Every entry below must be retyped exactly, and the pictures must be left out.

■ Polygon outline sequences:
⟨

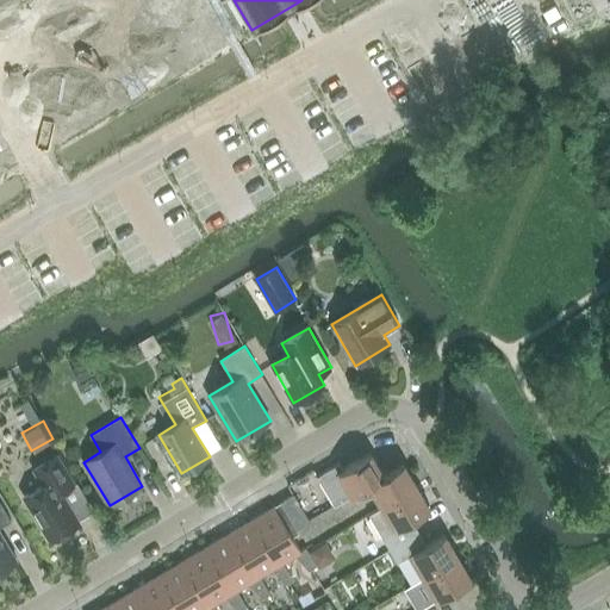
[(385,475),(372,453),(343,470),(340,464),(317,477),(335,506),(356,493),(385,475)]
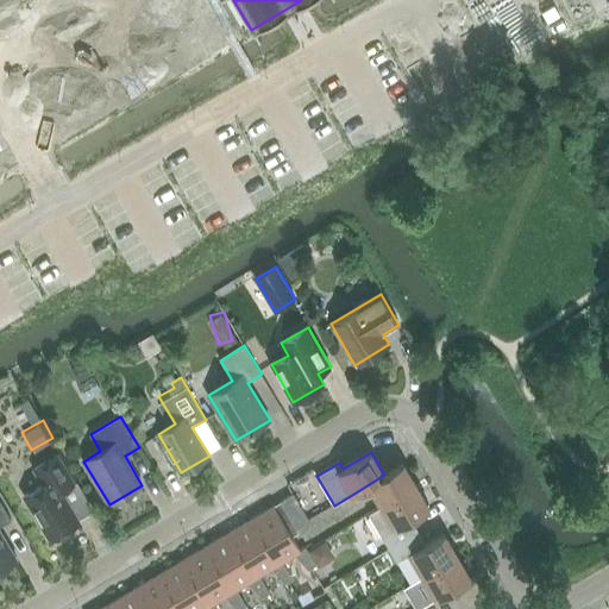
[(44,485),(25,496),(51,539),(80,522),(61,491),(75,484),(57,456),(35,469),(44,485)]
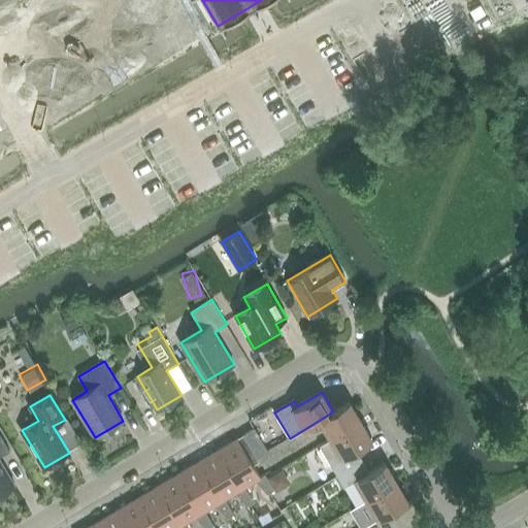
[(330,439),(361,421),(350,401),(333,411),(308,427),(312,433),(325,429),(330,439)]
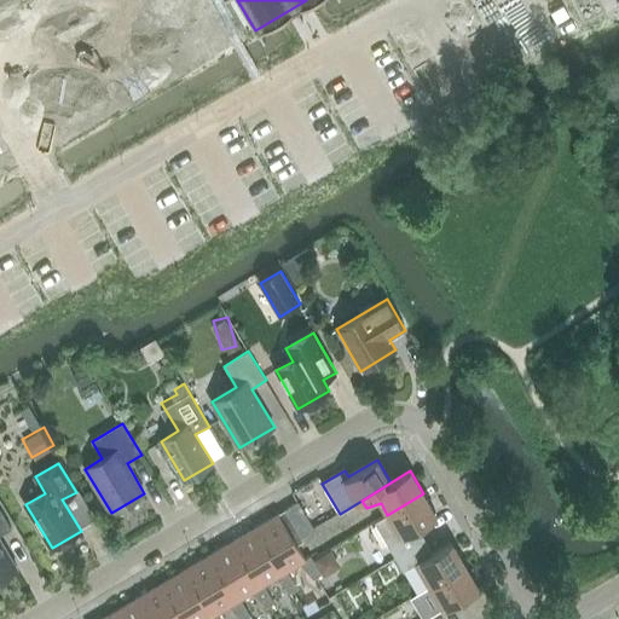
[(397,559),(424,542),(417,528),(438,518),(423,493),(387,515),(375,522),(397,559)]
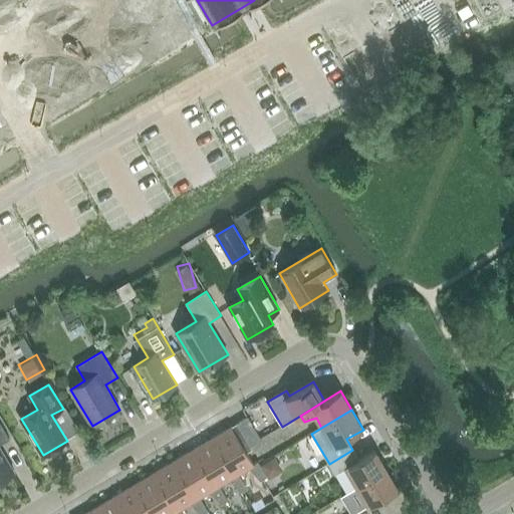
[(212,439),(243,491),(247,489),(239,474),(249,468),(260,481),(267,477),(258,462),(254,465),(247,453),(252,450),(251,447),(262,441),(248,417),(212,439)]
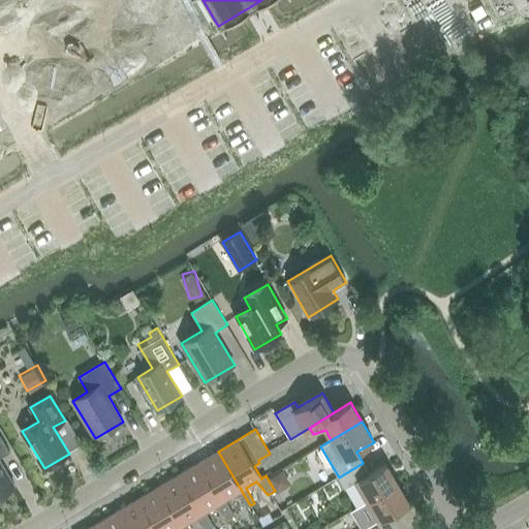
[(0,494),(14,486),(0,460),(0,457),(10,452),(0,434),(0,494)]
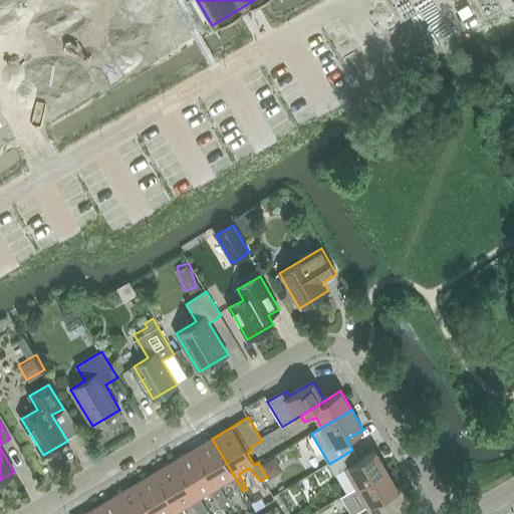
[(241,492),(243,491),(212,439),(193,450),(224,503),(228,500),(219,486),(230,480),(241,492)]
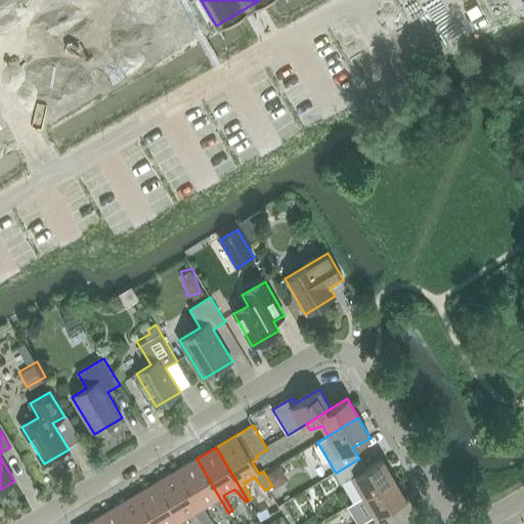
[(225,514),(228,513),(197,459),(176,471),(207,523),(208,523),(212,522),(204,508),(214,500),(225,514)]
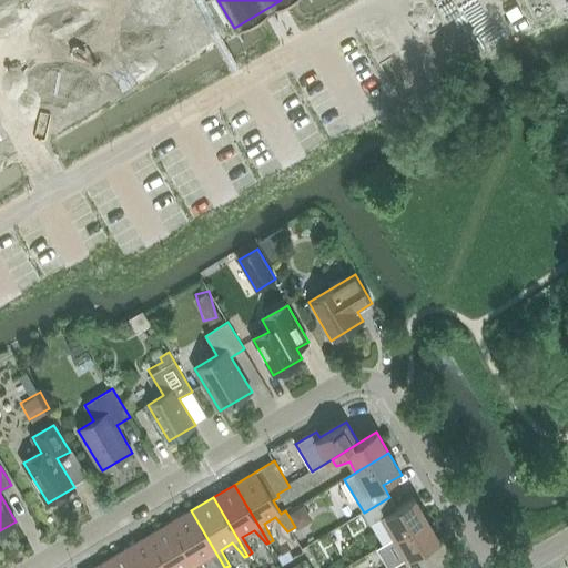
[(382,517),(396,508),(389,497),(364,513),(371,525),(382,518),(382,517)]
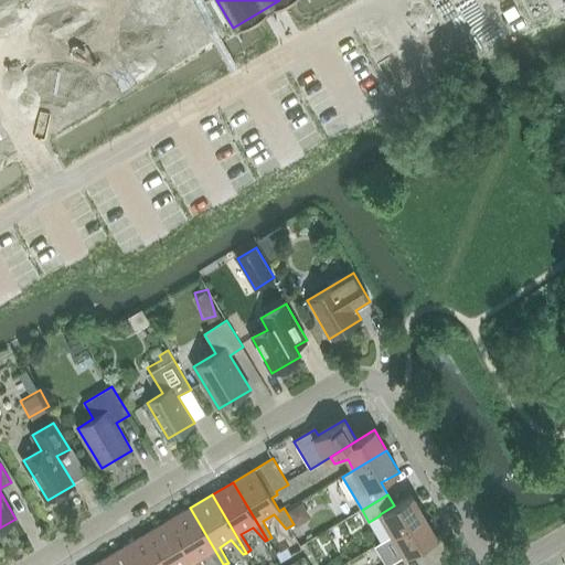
[(392,535),(425,516),(413,496),(394,505),(380,514),(380,515),(392,535)]
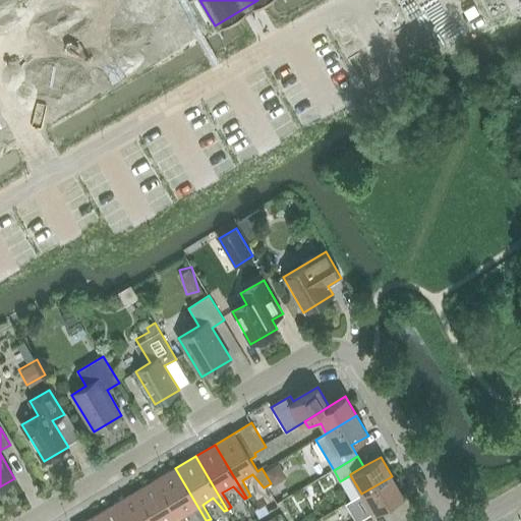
[(203,520),(206,520),(175,468),(155,480),(179,520),(185,520),(182,516),(193,510),(203,520)]
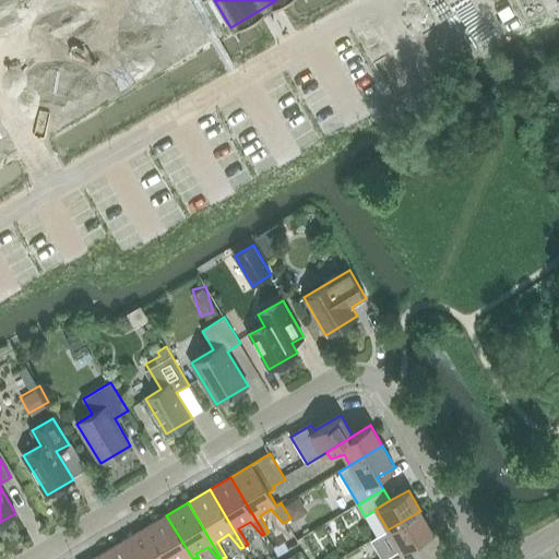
[(420,511),(388,530),(401,551),(433,532),(420,511)]
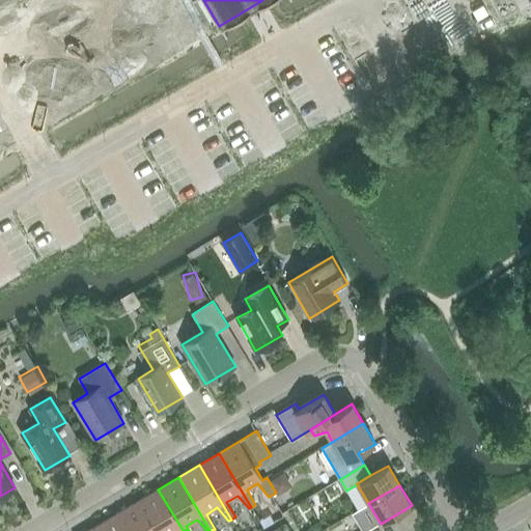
[(183,530),(158,490),(138,501),(155,530),(183,530)]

⟩

■ RESPONSE FOR THIS EXERCISE:
[(385,475),(372,453),(343,470),(340,464),(317,477),(335,506),(356,493),(385,475)]
[(44,485),(25,496),(51,539),(80,522),(61,491),(75,484),(57,456),(35,469),(44,485)]
[(330,439),(361,421),(350,401),(333,411),(308,427),(312,433),(325,429),(330,439)]
[(397,559),(424,542),(417,528),(438,518),(423,493),(387,515),(375,522),(397,559)]
[(212,439),(243,491),(247,489),(239,474),(249,468),(260,481),(267,477),(258,462),(254,465),(247,453),(252,450),(251,447),(262,441),(248,417),(212,439)]
[(0,494),(14,486),(0,460),(0,457),(10,452),(0,434),(0,494)]
[(241,492),(243,491),(212,439),(193,450),(224,503),(228,500),(219,486),(230,480),(241,492)]
[(225,514),(228,513),(197,459),(176,471),(207,523),(208,523),(212,522),(204,508),(214,500),(225,514)]
[(382,517),(396,508),(389,497),(364,513),(371,525),(382,518),(382,517)]
[(392,535),(425,516),(413,496),(394,505),(380,514),(380,515),(392,535)]
[(203,520),(206,520),(175,468),(155,480),(179,520),(185,520),(182,516),(193,510),(203,520)]
[(420,511),(388,530),(401,551),(433,532),(420,511)]
[(183,530),(158,490),(138,501),(155,530),(183,530)]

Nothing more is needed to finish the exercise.